**Work to be completed**
From the line that holds "(334, 256) = (165, 252): yellow" to the last line of the data, copy everything exactly; leave out all the rest.

**Data section**
--

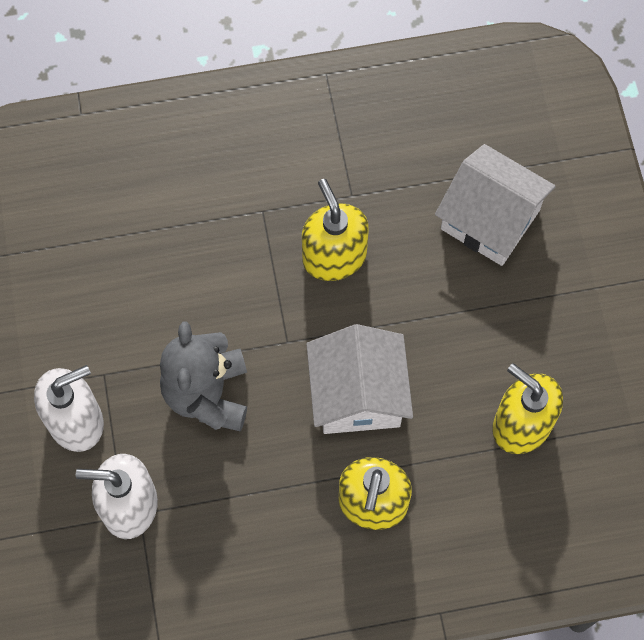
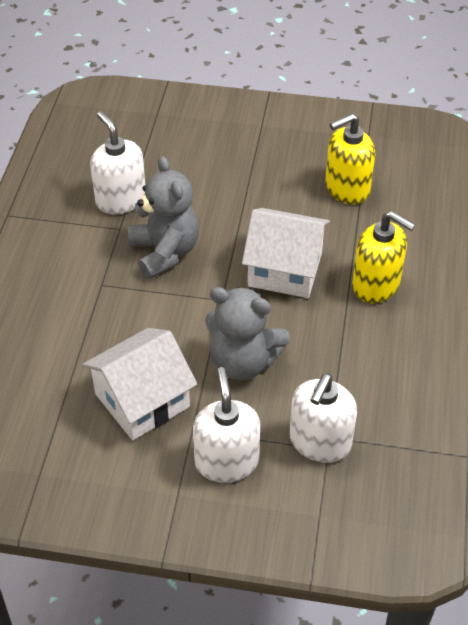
camera: 70 degrees left, 20 degrees down
(334, 256) = (165, 252): yellow soap dispenser -> grey teddy bear
(397, 178) = (120, 199): none -> white soap dispenser
(490, 219) = (182, 160): white house -> white house (142, 400)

--

**Reply to the task**
(334, 256) = (165, 252): yellow soap dispenser -> grey teddy bear
(397, 178) = (120, 199): none -> white soap dispenser
(490, 219) = (182, 160): white house -> white house (142, 400)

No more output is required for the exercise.